What is needed
Every record below is to be copied exactly, with its images omitted.

Data

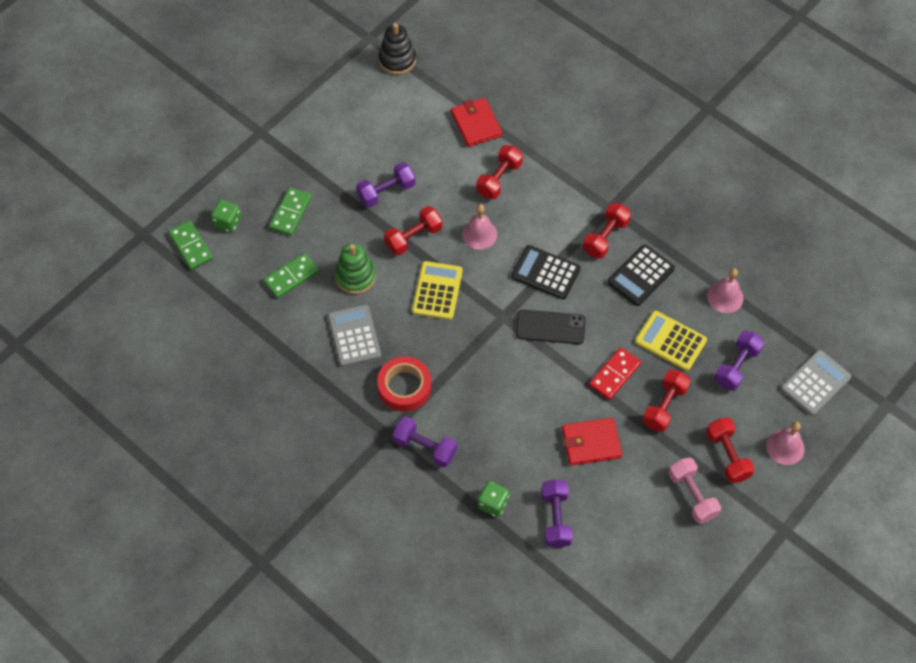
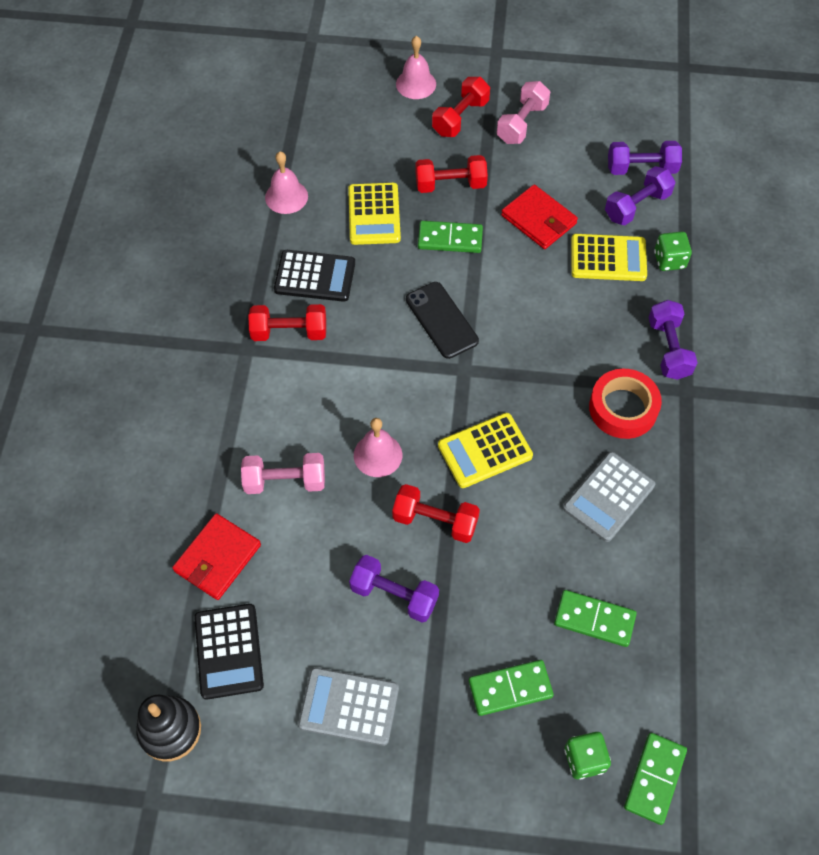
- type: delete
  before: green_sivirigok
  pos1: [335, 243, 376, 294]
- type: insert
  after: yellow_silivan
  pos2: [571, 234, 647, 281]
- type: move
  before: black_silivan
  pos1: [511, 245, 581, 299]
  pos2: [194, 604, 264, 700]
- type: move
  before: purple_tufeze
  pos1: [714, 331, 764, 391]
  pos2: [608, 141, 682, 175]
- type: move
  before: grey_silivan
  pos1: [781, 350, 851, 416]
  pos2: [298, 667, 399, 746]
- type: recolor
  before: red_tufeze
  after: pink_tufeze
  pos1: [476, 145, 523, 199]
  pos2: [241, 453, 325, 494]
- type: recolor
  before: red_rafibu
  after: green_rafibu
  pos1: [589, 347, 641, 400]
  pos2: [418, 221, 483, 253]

Exercise response
- type: delete
  before: green_sivirigok
  pos1: [335, 243, 376, 294]
- type: insert
  after: yellow_silivan
  pos2: [571, 234, 647, 281]
- type: move
  before: black_silivan
  pos1: [511, 245, 581, 299]
  pos2: [194, 604, 264, 700]
- type: move
  before: purple_tufeze
  pos1: [714, 331, 764, 391]
  pos2: [608, 141, 682, 175]
- type: move
  before: grey_silivan
  pos1: [781, 350, 851, 416]
  pos2: [298, 667, 399, 746]
- type: recolor
  before: red_tufeze
  after: pink_tufeze
  pos1: [476, 145, 523, 199]
  pos2: [241, 453, 325, 494]
- type: recolor
  before: red_rafibu
  after: green_rafibu
  pos1: [589, 347, 641, 400]
  pos2: [418, 221, 483, 253]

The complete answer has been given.